### Records
· · · ·

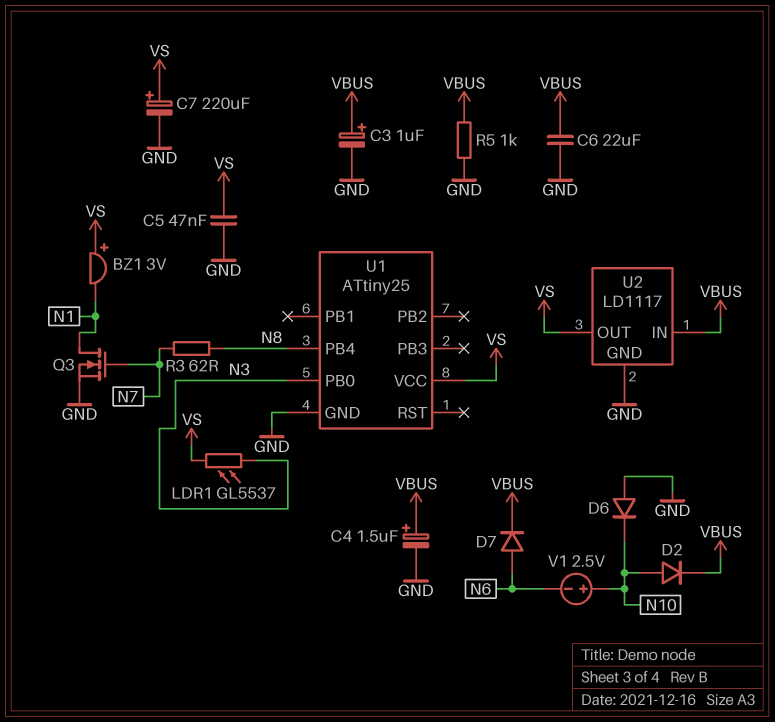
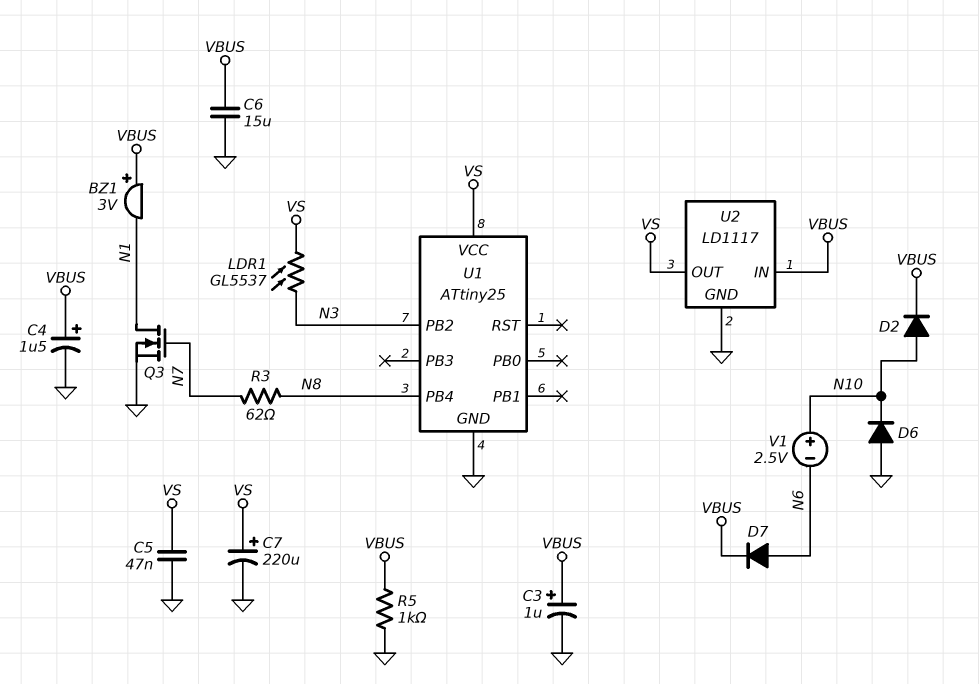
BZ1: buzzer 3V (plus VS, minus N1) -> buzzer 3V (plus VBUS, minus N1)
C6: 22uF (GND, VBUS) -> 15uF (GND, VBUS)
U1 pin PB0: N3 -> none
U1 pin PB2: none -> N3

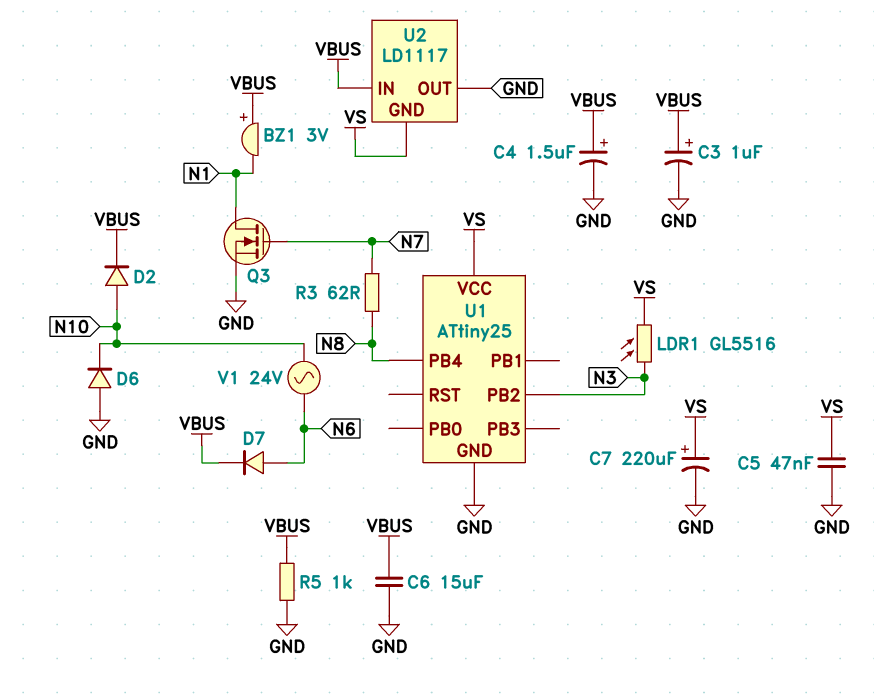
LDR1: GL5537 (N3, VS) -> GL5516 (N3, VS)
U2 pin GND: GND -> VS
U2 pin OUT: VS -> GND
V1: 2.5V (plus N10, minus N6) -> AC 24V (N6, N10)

· · · ·

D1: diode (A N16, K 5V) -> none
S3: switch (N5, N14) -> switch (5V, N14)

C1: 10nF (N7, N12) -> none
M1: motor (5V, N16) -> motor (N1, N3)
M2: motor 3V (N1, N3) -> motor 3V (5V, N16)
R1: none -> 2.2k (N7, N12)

· · · ·

### About this task
The lines to copy exactly start with the line above that has "U1 pin PB0: N3 -> none" and go on through the line that has "V1: 2.5V (plus"; please include both, add nothing else, and omit the pictures.

### Task output
U1 pin PB0: N3 -> none
U1 pin PB2: none -> N3

LDR1: GL5537 (N3, VS) -> GL5516 (N3, VS)
U2 pin GND: GND -> VS
U2 pin OUT: VS -> GND
V1: 2.5V (plus N10, minus N6) -> AC 24V (N6, N10)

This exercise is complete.